◆ **Exercise data**:
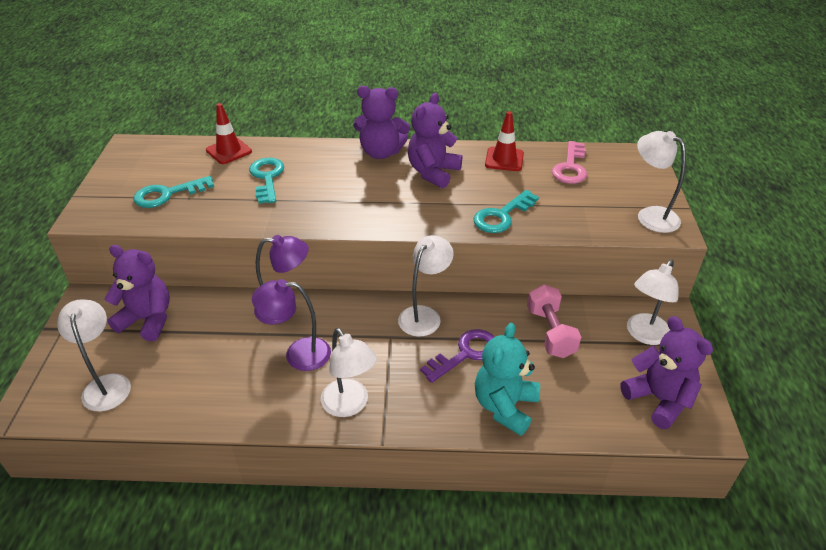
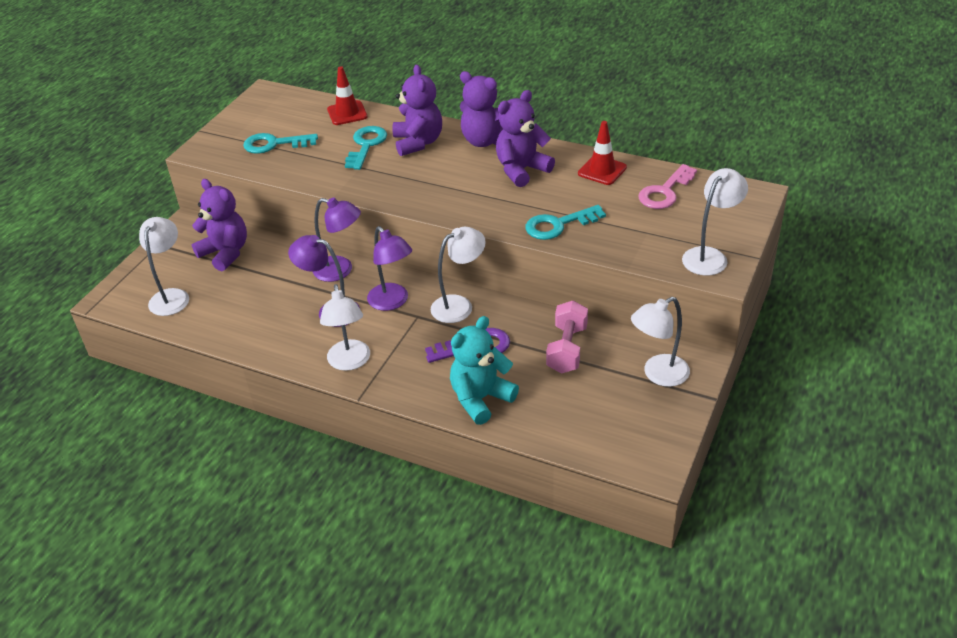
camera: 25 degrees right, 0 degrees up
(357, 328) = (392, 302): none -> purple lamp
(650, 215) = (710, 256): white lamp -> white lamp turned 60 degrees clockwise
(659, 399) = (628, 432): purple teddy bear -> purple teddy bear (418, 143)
---
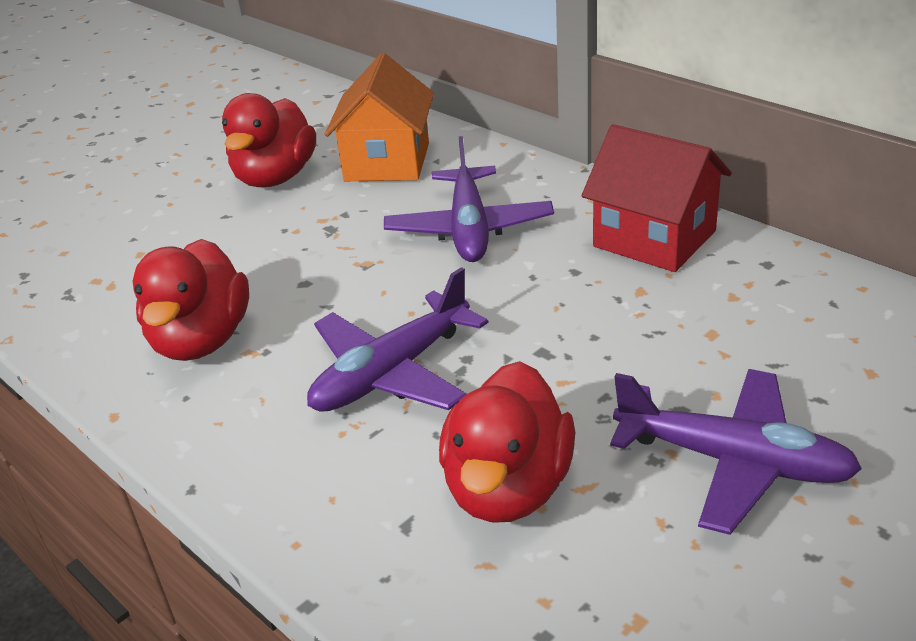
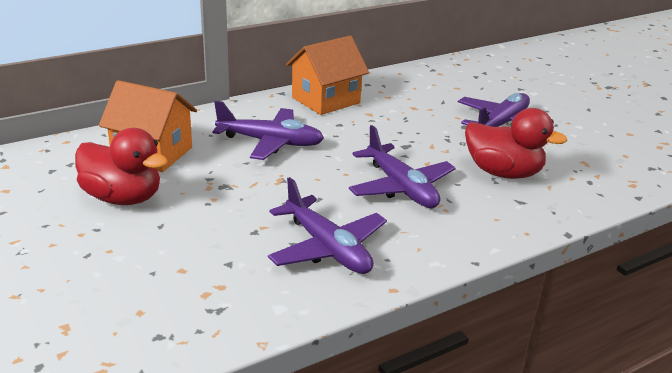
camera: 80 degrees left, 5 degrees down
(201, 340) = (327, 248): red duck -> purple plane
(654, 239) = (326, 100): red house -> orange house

◆ **Aim of the exercise**:
Pick out every line of the listing containing the word "purple", and show those lines.

◆ **Task answer**:
(357, 328) = (392, 302): none -> purple lamp
(659, 399) = (628, 432): purple teddy bear -> purple teddy bear (418, 143)
(201, 340) = (327, 248): red duck -> purple plane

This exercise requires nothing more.